## PROBLEM DESCRIPTION
Write out exactly the lines from the one that contains "GPS pin RX: D10 -> A2" down to the last line of the material below, keeping both ends and omitting pictures.

## RECORDS PROVIDED
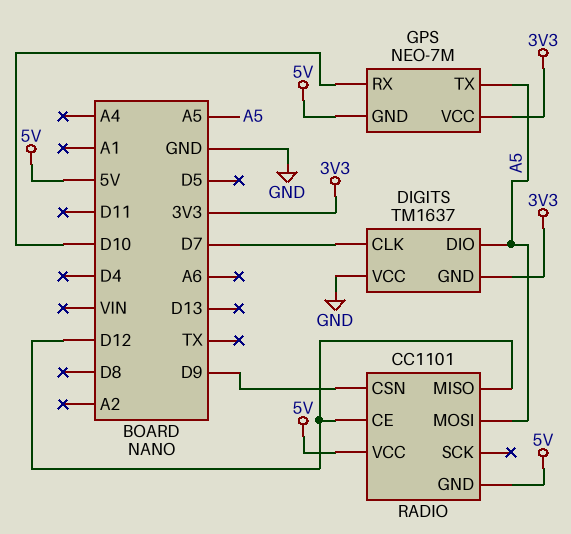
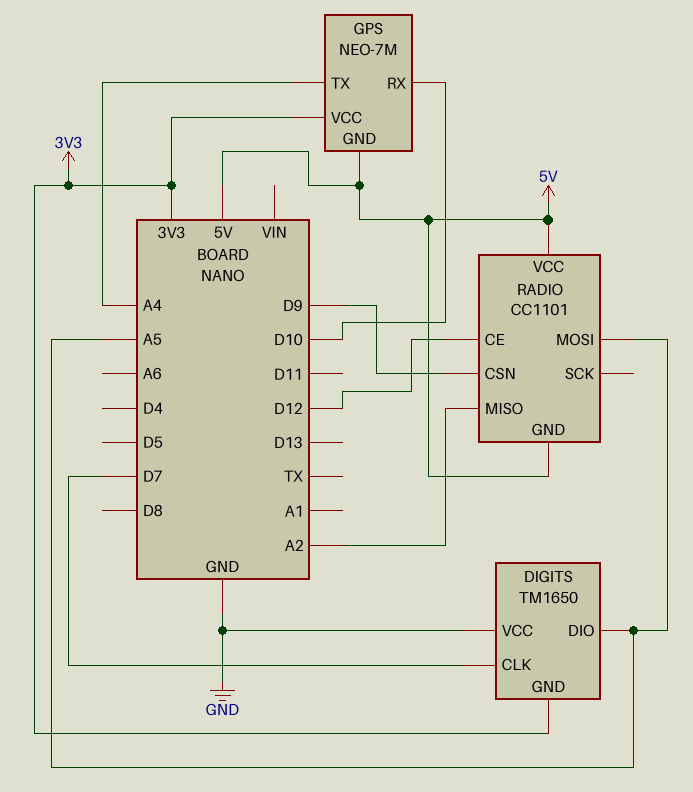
DIGITS: TM1637 -> TM1650
GPS pin TX: A5 -> A4
RADIO pin MISO: D12 -> A2

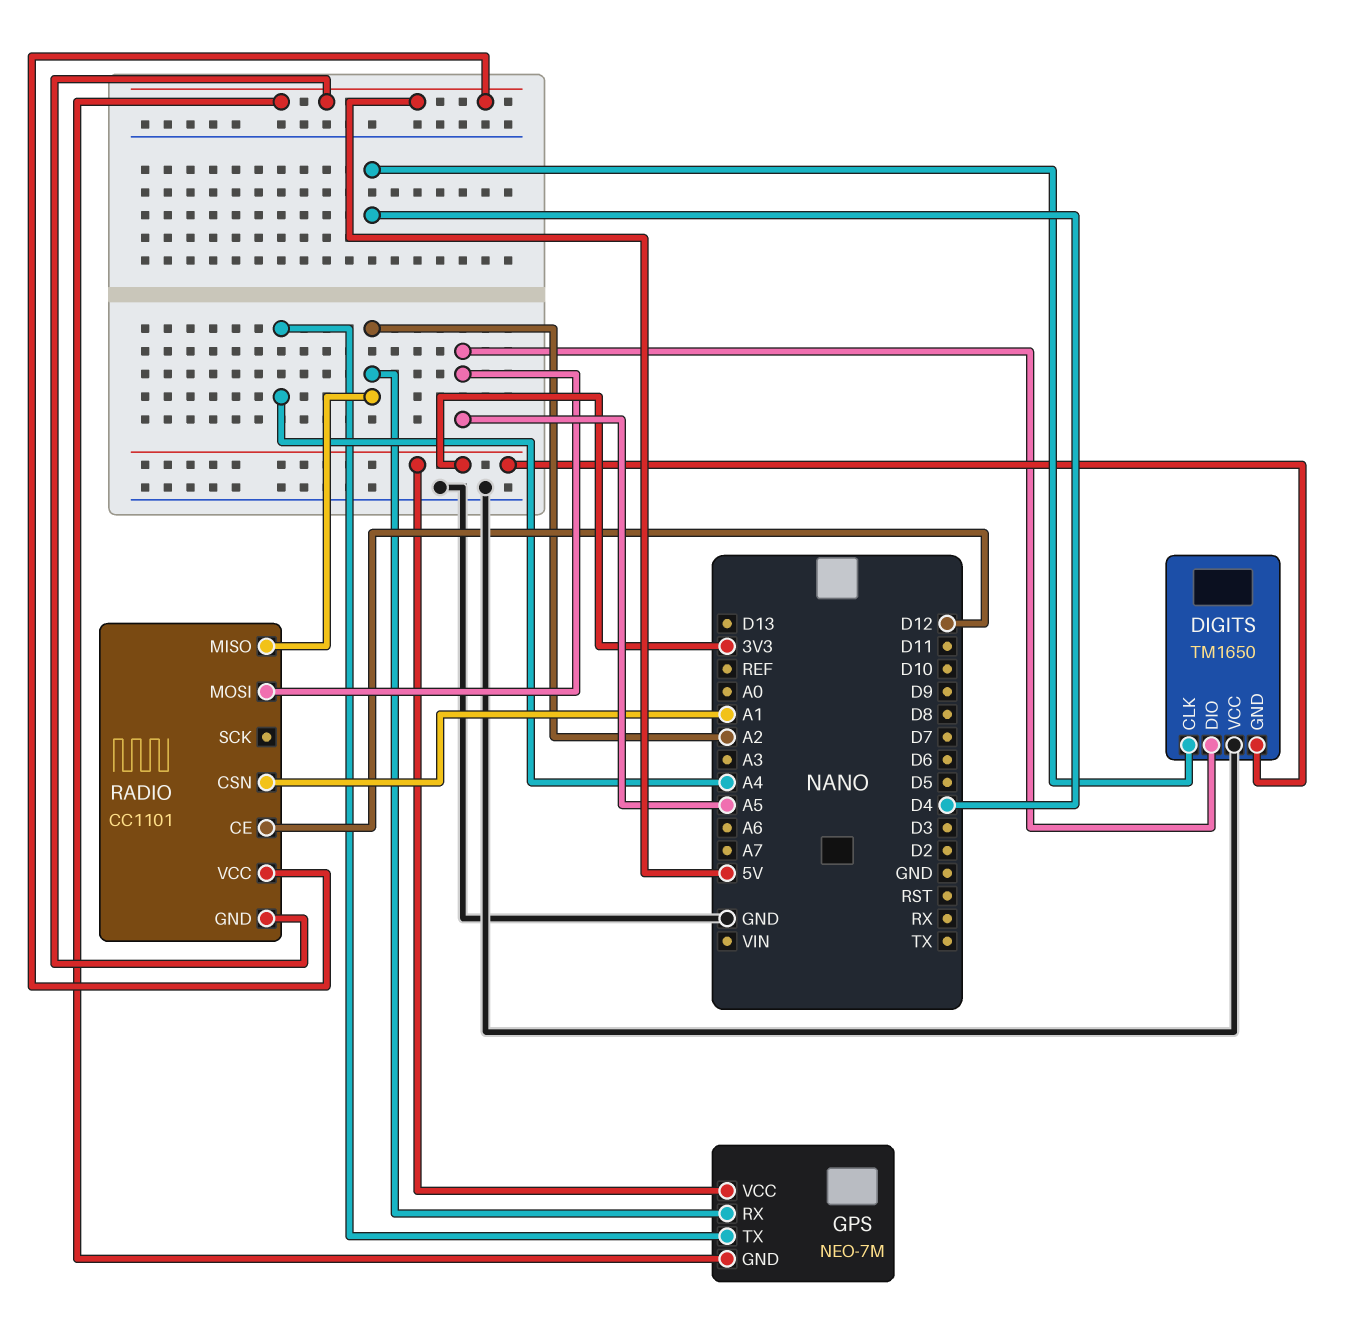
DIGITS pin CLK: D7 -> D4
GPS pin RX: D10 -> A2
RADIO pin CSN: D9 -> A1

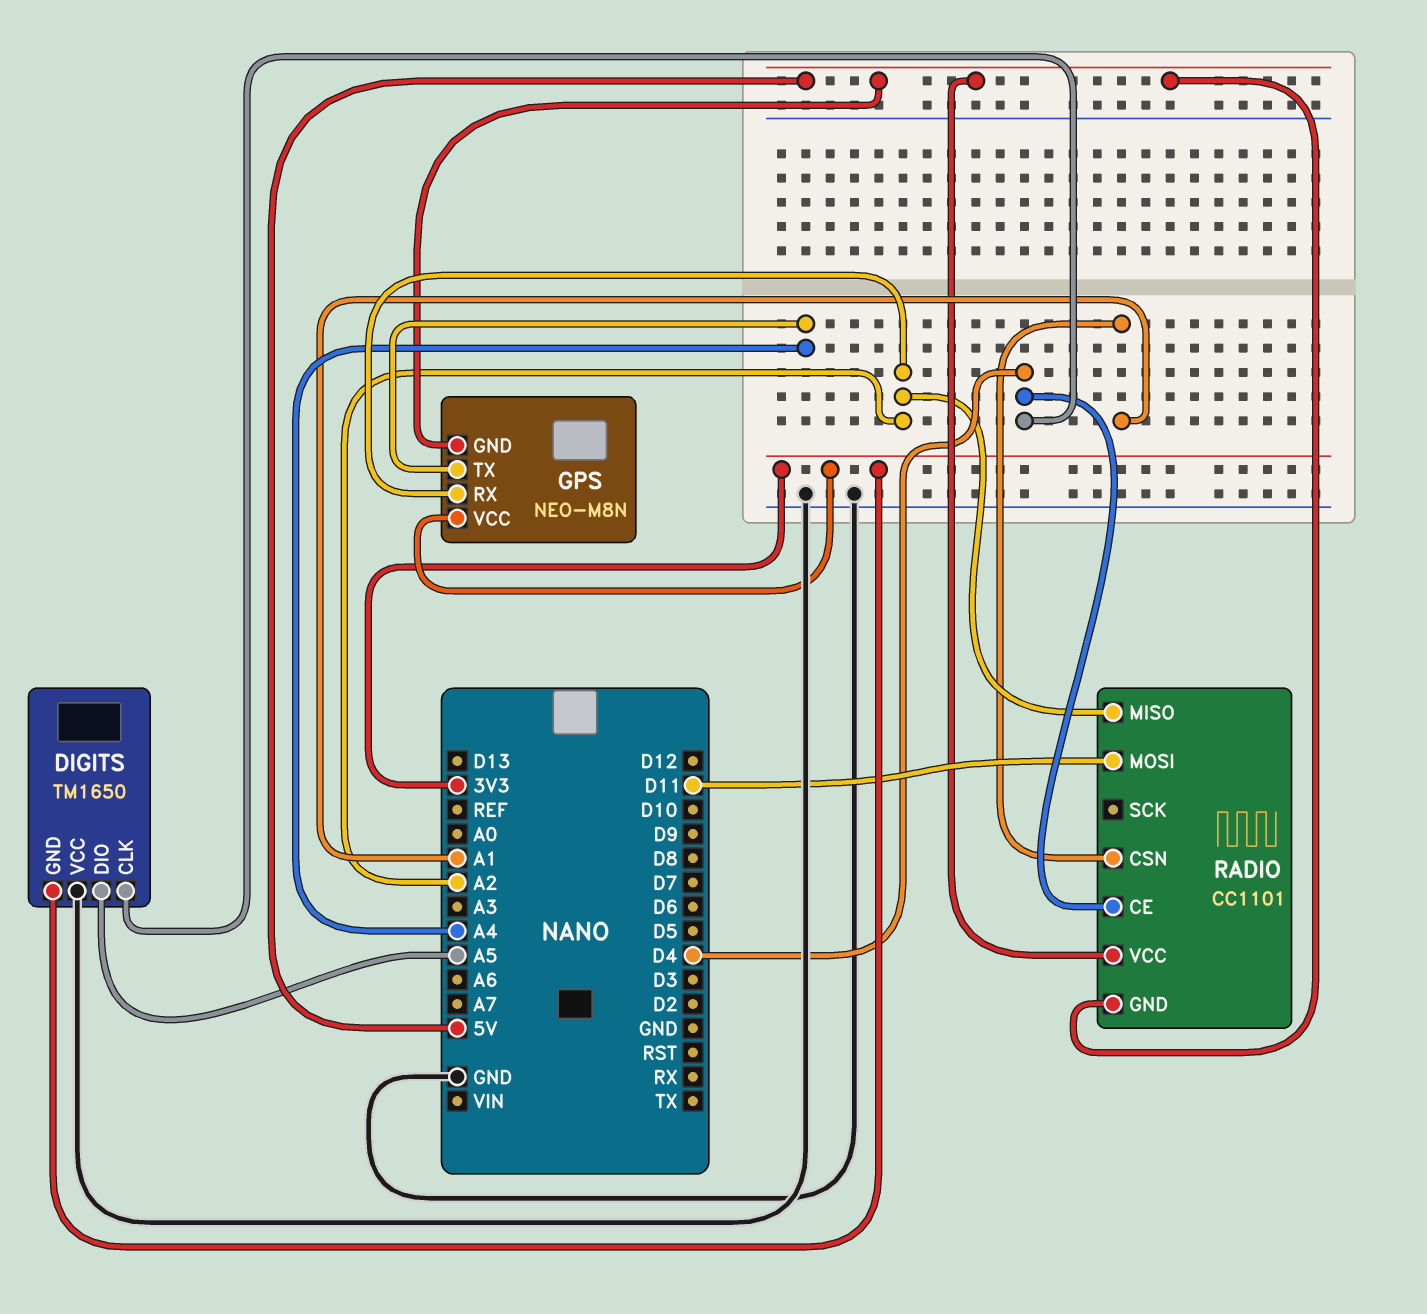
GPS: NEO-7M -> NEO-M8N
RADIO pin CE: D12 -> D4
RADIO pin MOSI: A5 -> D11

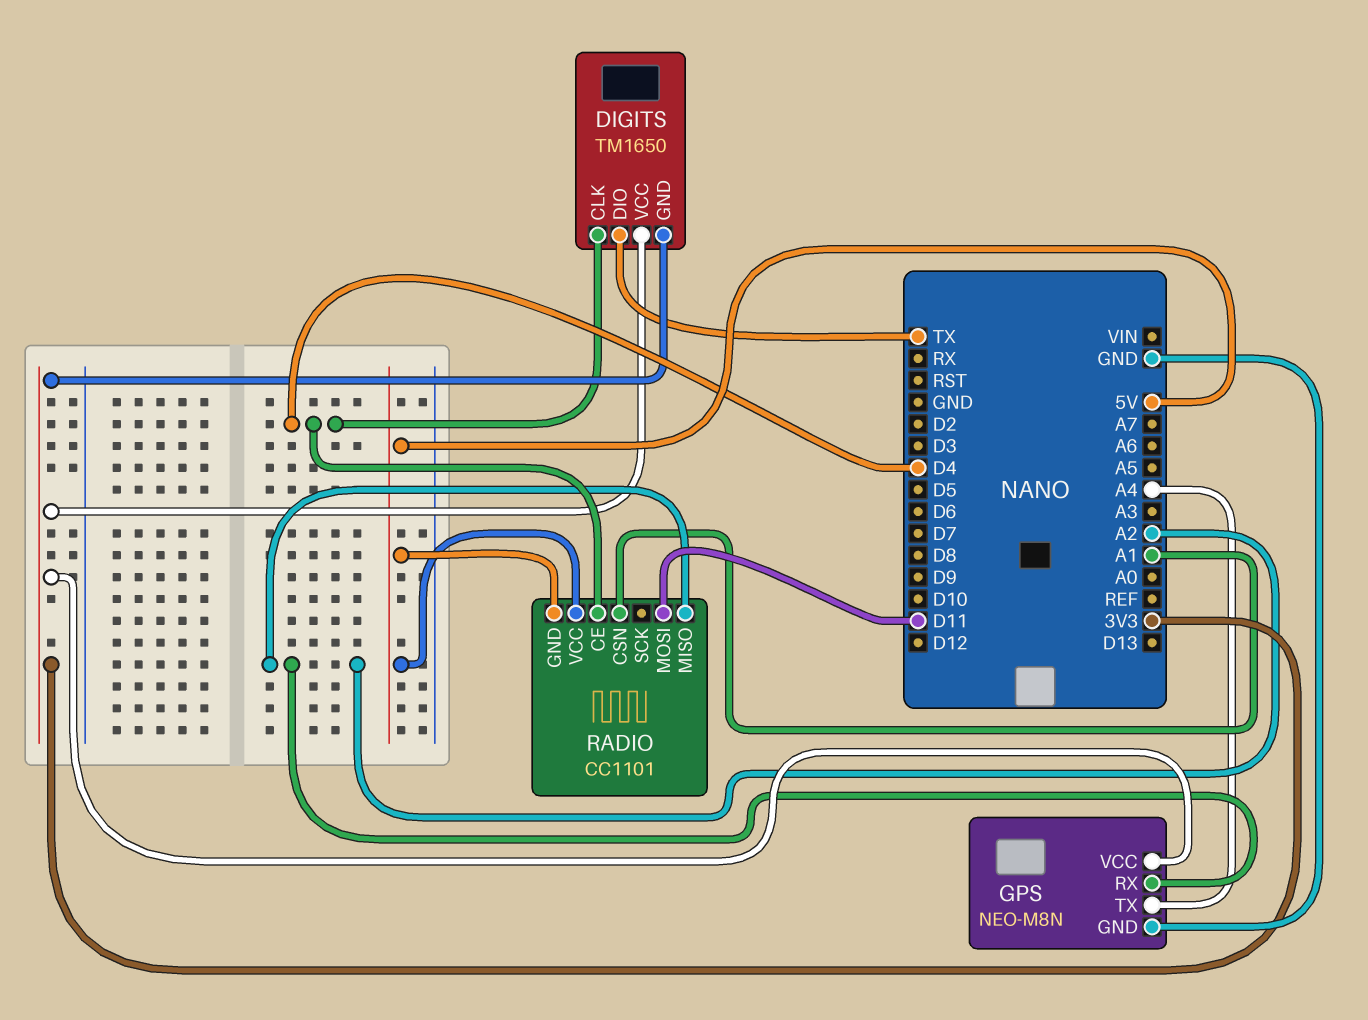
DIGITS pin DIO: A5 -> TX
DIGITS pin VCC: GND -> 3V3
GPS pin GND: 5V -> GND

## YOUR RESPONSE
GPS pin RX: D10 -> A2
RADIO pin CSN: D9 -> A1

GPS: NEO-7M -> NEO-M8N
RADIO pin CE: D12 -> D4
RADIO pin MOSI: A5 -> D11

DIGITS pin DIO: A5 -> TX
DIGITS pin VCC: GND -> 3V3
GPS pin GND: 5V -> GND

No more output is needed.